Two-scene object counts

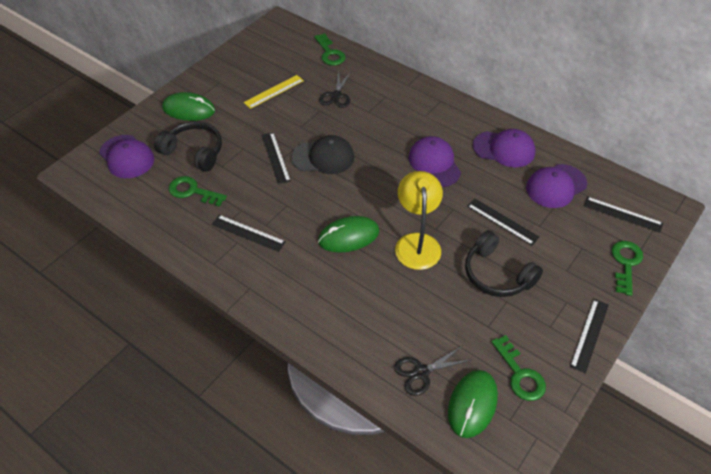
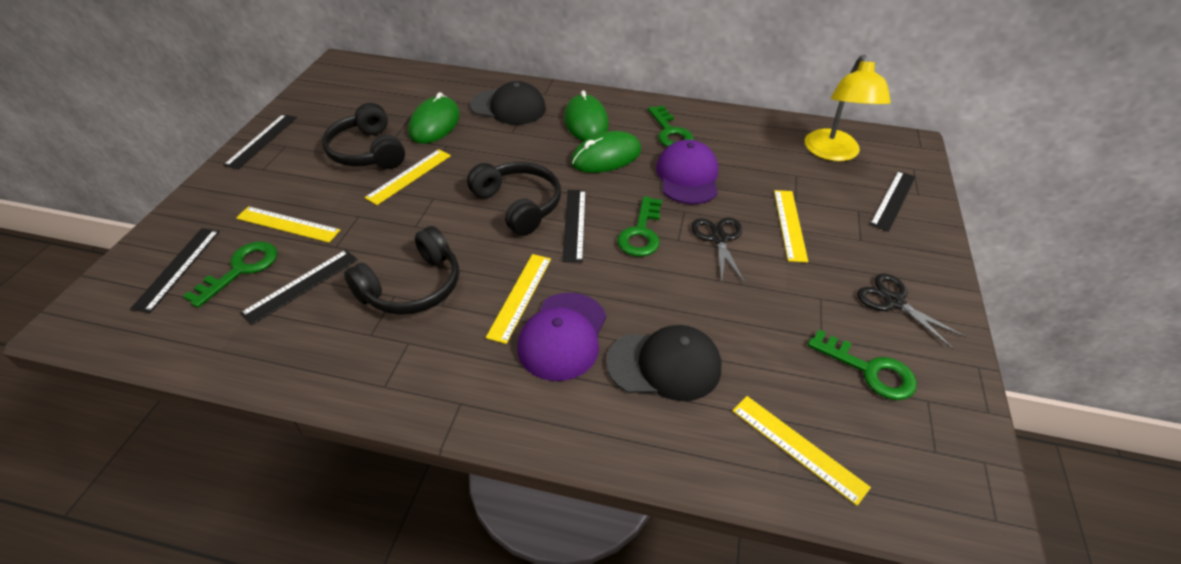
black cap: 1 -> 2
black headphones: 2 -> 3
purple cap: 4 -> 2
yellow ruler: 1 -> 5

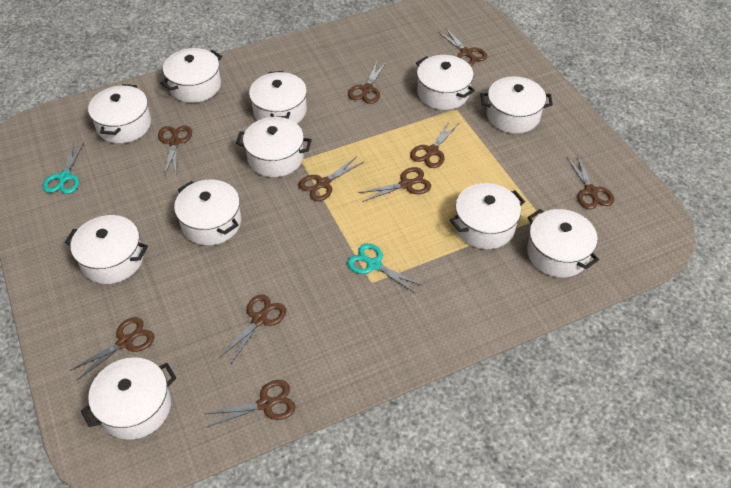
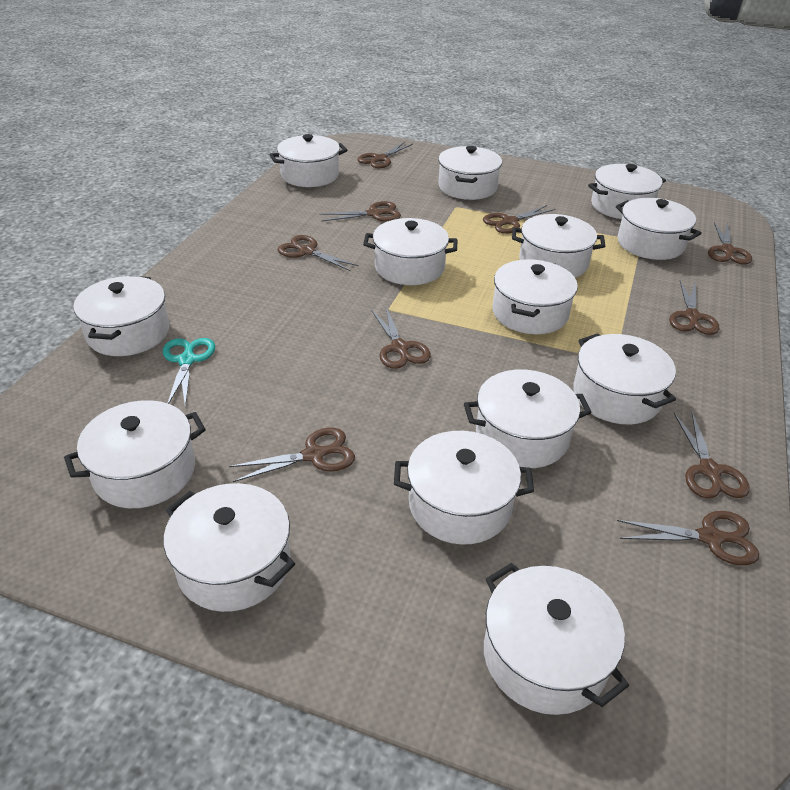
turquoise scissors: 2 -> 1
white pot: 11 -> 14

* **WHAT YOU NEED TO DO**:
Beginning at the line that contains "black headphones: 2 -> 3", transcribe it and every later line through the last line of the data above, exactly, and drop the pictures.

* **WORKED SOLUTION**:
black headphones: 2 -> 3
purple cap: 4 -> 2
yellow ruler: 1 -> 5

turquoise scissors: 2 -> 1
white pot: 11 -> 14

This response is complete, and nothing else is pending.